• **WHAT IS NEEDED**
This task calls for copying every line of the records that includes the word "minus".
§
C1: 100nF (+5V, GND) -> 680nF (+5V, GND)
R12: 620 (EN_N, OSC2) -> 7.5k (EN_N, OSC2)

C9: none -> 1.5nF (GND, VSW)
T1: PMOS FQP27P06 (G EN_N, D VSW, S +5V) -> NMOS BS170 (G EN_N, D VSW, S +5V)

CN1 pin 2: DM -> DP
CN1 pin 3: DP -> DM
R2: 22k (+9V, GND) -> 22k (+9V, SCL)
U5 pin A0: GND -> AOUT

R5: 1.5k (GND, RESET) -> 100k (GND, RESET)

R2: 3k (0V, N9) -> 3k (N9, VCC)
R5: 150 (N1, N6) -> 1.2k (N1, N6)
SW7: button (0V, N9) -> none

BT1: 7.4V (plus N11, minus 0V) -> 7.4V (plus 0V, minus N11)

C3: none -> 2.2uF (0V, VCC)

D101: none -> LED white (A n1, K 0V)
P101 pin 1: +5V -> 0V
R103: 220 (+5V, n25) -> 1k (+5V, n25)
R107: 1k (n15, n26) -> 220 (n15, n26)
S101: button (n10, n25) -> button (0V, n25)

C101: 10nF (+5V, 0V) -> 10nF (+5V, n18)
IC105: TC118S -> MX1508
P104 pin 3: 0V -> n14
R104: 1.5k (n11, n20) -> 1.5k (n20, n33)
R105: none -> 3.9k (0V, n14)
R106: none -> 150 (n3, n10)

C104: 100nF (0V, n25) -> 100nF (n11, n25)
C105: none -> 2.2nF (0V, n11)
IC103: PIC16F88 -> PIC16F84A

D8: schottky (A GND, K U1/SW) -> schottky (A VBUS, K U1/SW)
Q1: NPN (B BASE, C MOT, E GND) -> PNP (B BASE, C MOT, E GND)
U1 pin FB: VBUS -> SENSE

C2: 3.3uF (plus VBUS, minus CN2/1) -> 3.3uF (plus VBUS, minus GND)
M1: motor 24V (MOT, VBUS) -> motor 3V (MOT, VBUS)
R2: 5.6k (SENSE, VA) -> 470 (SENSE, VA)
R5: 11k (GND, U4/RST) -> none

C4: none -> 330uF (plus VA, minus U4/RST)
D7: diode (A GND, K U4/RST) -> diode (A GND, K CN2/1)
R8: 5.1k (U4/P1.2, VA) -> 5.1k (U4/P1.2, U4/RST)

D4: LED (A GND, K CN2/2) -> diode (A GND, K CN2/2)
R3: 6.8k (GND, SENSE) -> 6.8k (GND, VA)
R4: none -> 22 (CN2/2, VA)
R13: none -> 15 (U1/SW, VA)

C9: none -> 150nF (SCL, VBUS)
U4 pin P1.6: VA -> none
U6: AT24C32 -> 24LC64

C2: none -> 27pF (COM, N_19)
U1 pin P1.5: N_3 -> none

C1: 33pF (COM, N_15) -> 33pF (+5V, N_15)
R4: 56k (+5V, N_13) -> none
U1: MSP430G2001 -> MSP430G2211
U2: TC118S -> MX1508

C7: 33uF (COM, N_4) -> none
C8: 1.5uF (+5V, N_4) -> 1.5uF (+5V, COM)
§
• **EXERCISE SOLUTION**
BT1: 7.4V (plus N11, minus 0V) -> 7.4V (plus 0V, minus N11)
C2: 3.3uF (plus VBUS, minus CN2/1) -> 3.3uF (plus VBUS, minus GND)
C4: none -> 330uF (plus VA, minus U4/RST)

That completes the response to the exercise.